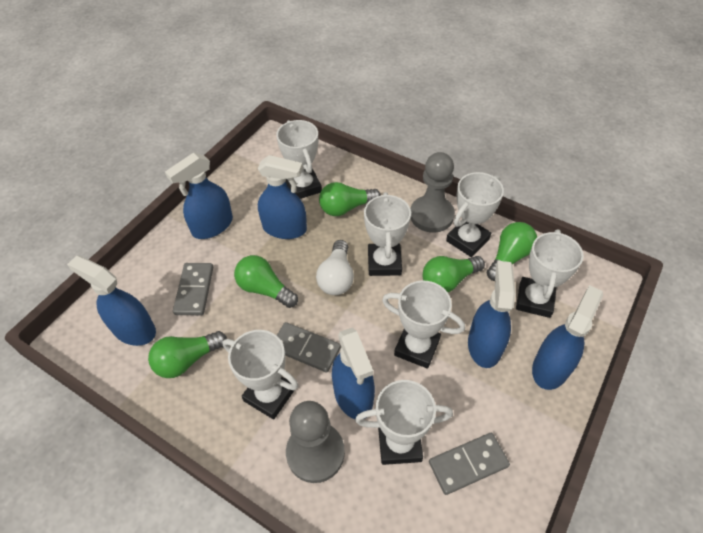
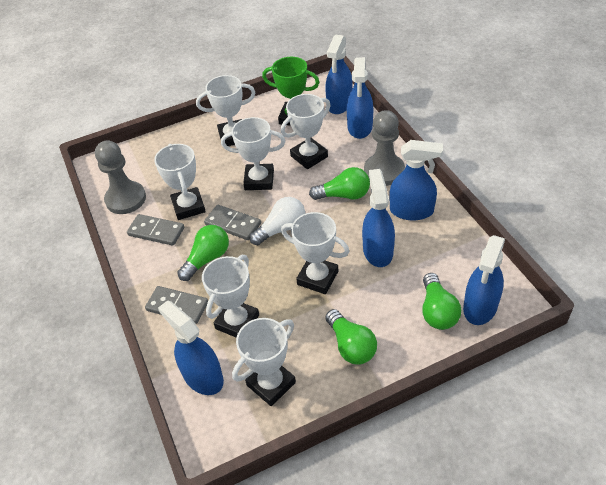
green light bulb: 5 -> 4
green trophy: 0 -> 1

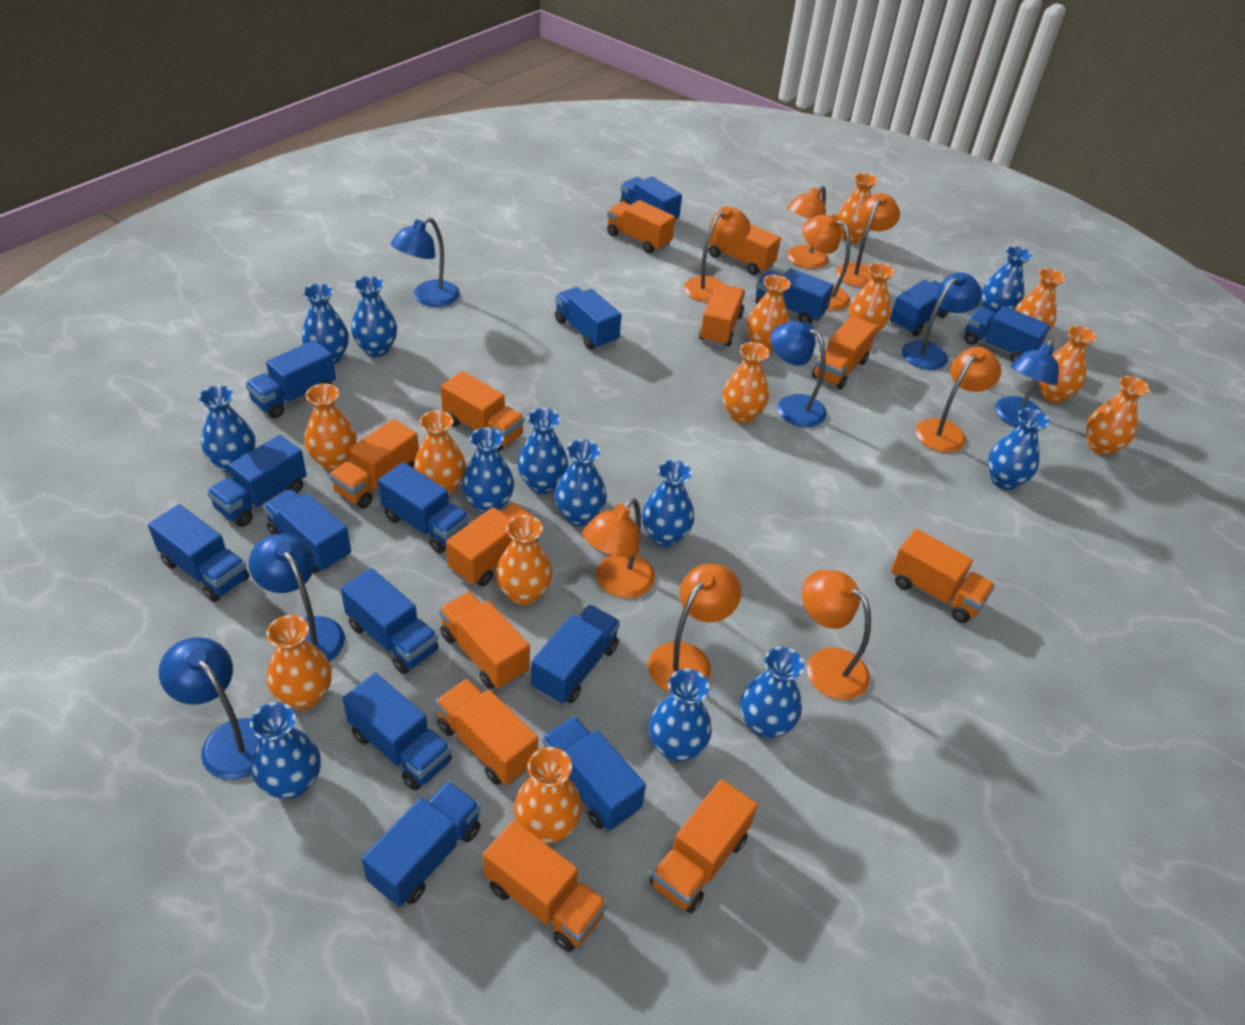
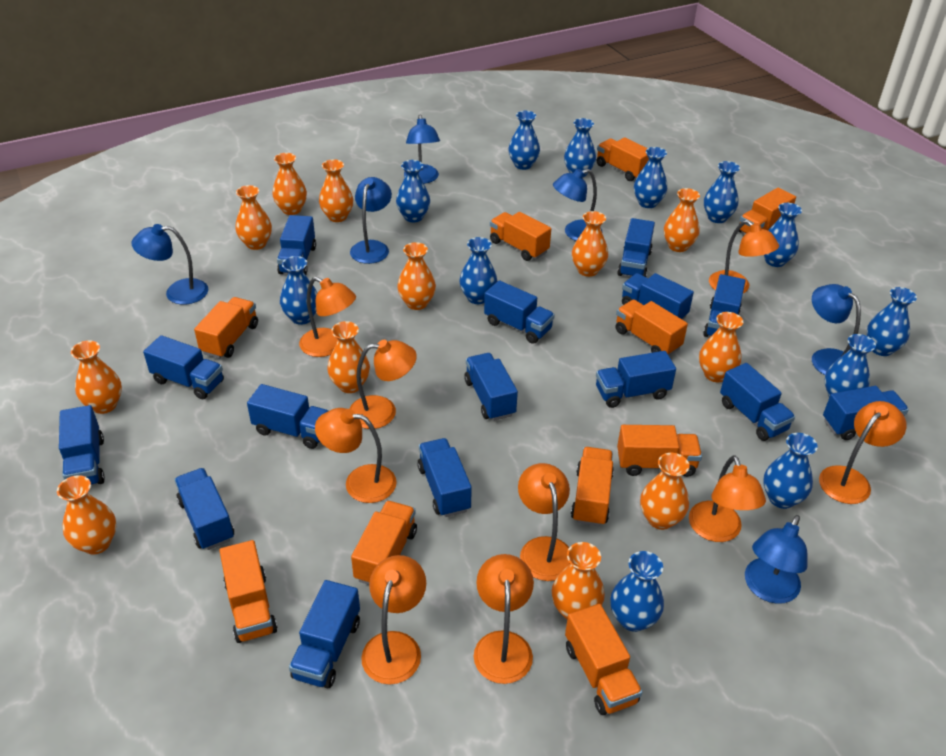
orange lamp: 8 -> 9
orange truck: 12 -> 10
+ + + +
**What the exercise asks:** Beginning with the line where "green trophy: 0 -> 1" appears, restate word for word every line down to the last one in the data, but keep the pictures out.

**Exercise answer:**
green trophy: 0 -> 1

orange lamp: 8 -> 9
orange truck: 12 -> 10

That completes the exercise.